> **Exercise details**
Transcribe exactly the lines from the one holding "black triangle: (826, 538)" to the end of the data below, including both of those lines and no others.

> **Records for the task**
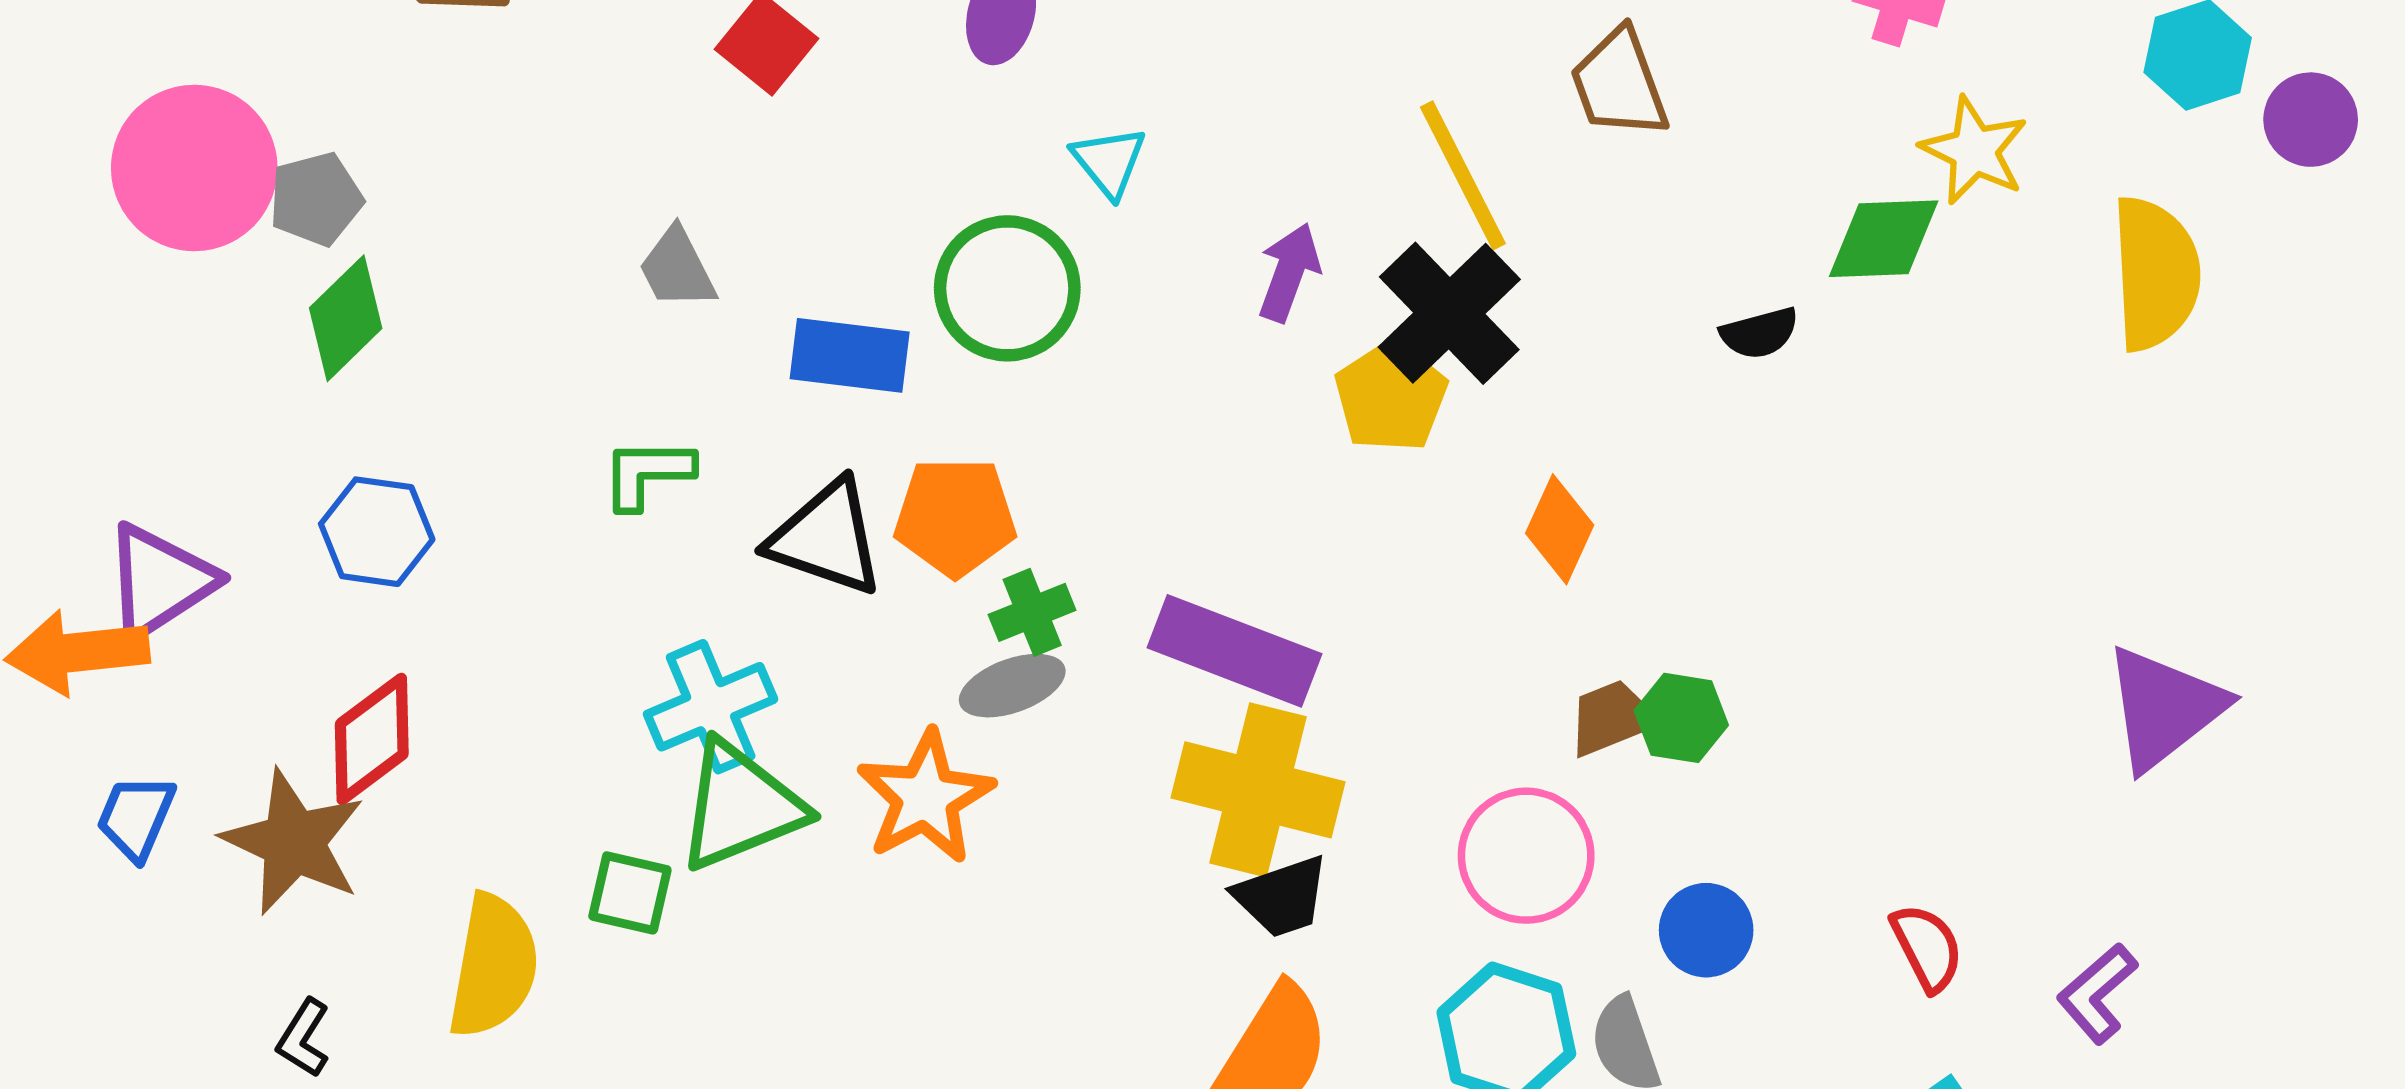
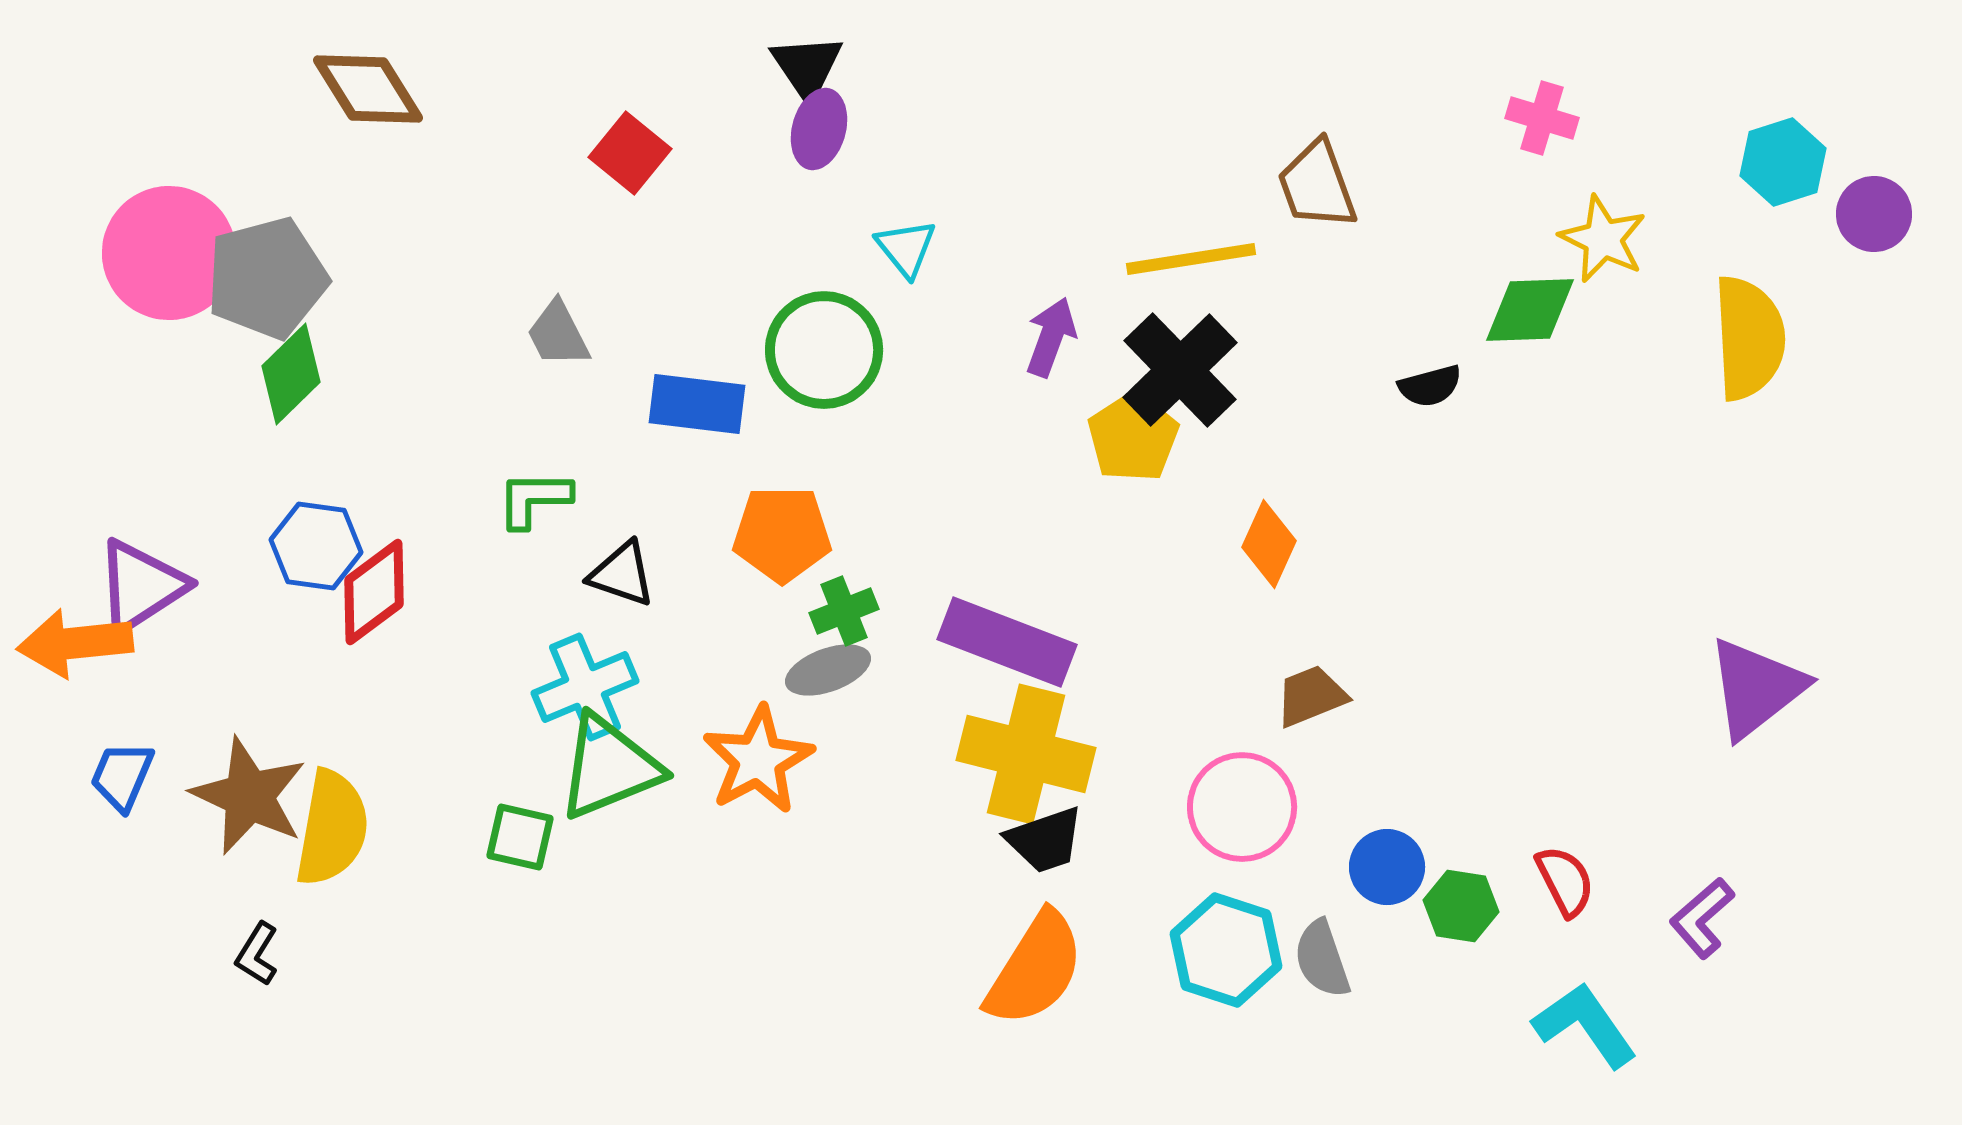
yellow line: (1463, 175) -> (1191, 259), turned -72
gray pentagon: (316, 199) -> (267, 278), size x1.6
black triangle: (826, 538) -> (622, 574), moved, size x0.7
green hexagon: (1681, 718) -> (1461, 906), moved
red diamond: (372, 739) -> (374, 592), moved
yellow semicircle: (493, 966) -> (332, 828), moved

> **Your response**
black triangle: (826, 538) -> (622, 574), moved, size x0.7
green hexagon: (1681, 718) -> (1461, 906), moved
red diamond: (372, 739) -> (374, 592), moved
yellow semicircle: (493, 966) -> (332, 828), moved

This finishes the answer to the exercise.